» **TASK TO CARRY OUT**
Below are entries with pictures in them. Output exactly the lines starting at the line with "black brick H1" and ending at the line with "blue brick G4:H5 level 3 -> none", both included, but not the pictures.

» **EXERCISE INPUTS**
┌────────

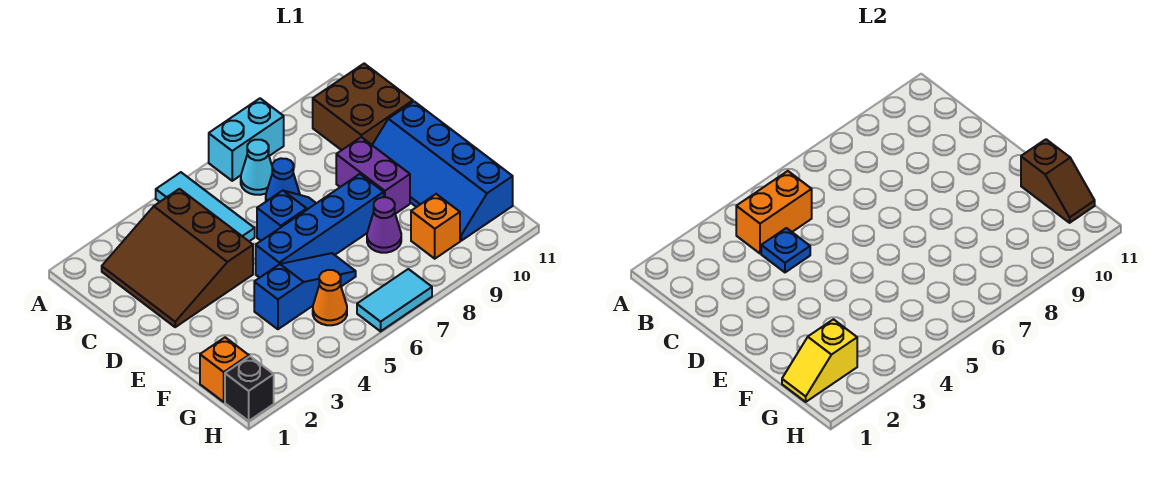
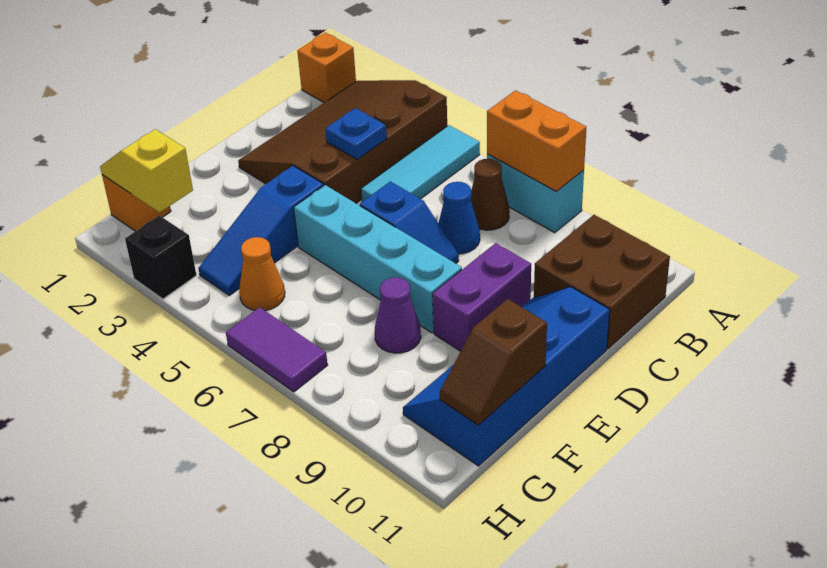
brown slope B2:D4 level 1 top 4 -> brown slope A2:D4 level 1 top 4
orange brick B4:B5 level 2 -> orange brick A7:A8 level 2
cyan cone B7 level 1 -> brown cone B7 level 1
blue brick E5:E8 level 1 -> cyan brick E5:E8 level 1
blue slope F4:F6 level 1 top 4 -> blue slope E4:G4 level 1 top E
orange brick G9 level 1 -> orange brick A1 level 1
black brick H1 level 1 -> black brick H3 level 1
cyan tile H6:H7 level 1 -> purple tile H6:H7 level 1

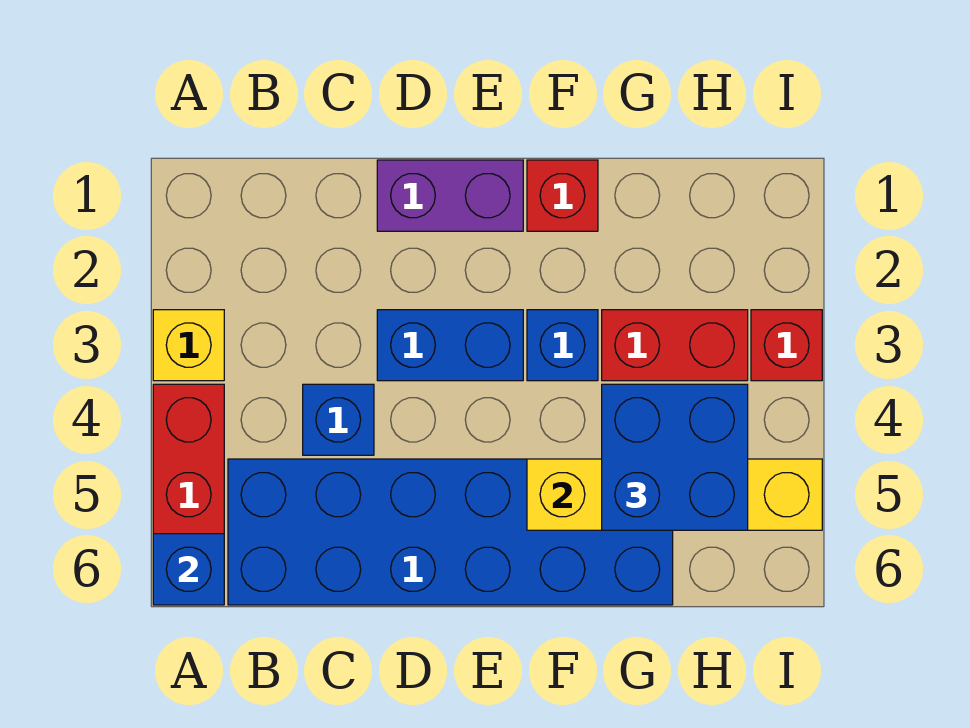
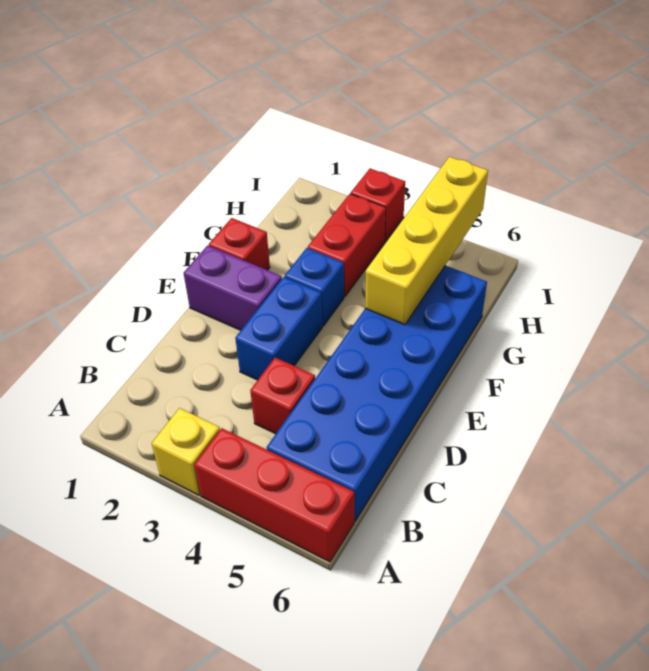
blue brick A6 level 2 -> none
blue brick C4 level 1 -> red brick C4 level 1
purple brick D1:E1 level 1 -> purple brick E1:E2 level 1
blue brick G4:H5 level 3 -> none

└────────
┌────────

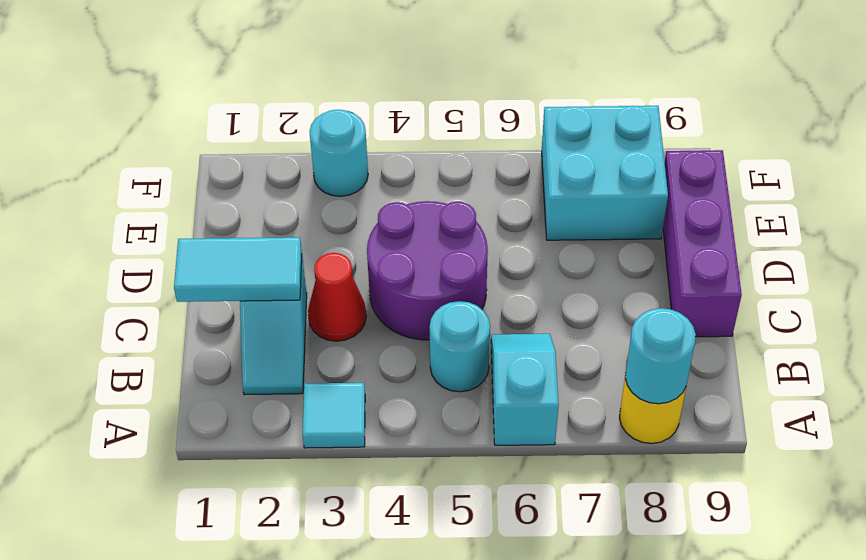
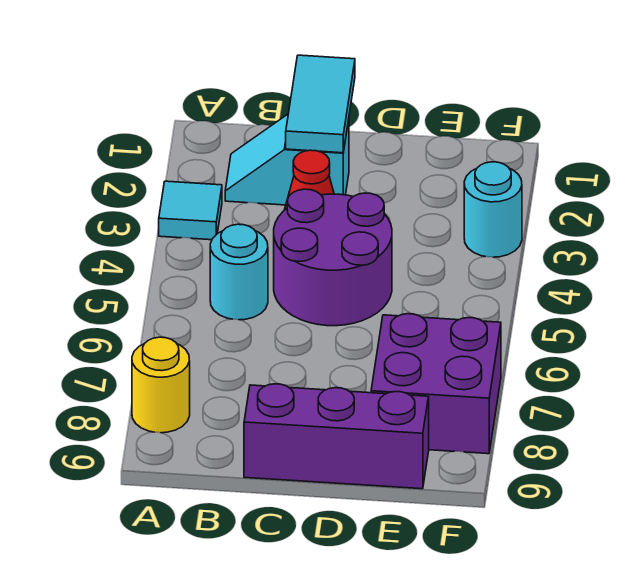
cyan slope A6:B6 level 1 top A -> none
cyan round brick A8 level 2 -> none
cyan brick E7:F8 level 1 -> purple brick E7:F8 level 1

└────────

» **RESULT FOR THIS EXERCISE**
black brick H1 level 1 -> black brick H3 level 1
cyan tile H6:H7 level 1 -> purple tile H6:H7 level 1

blue brick A6 level 2 -> none
blue brick C4 level 1 -> red brick C4 level 1
purple brick D1:E1 level 1 -> purple brick E1:E2 level 1
blue brick G4:H5 level 3 -> none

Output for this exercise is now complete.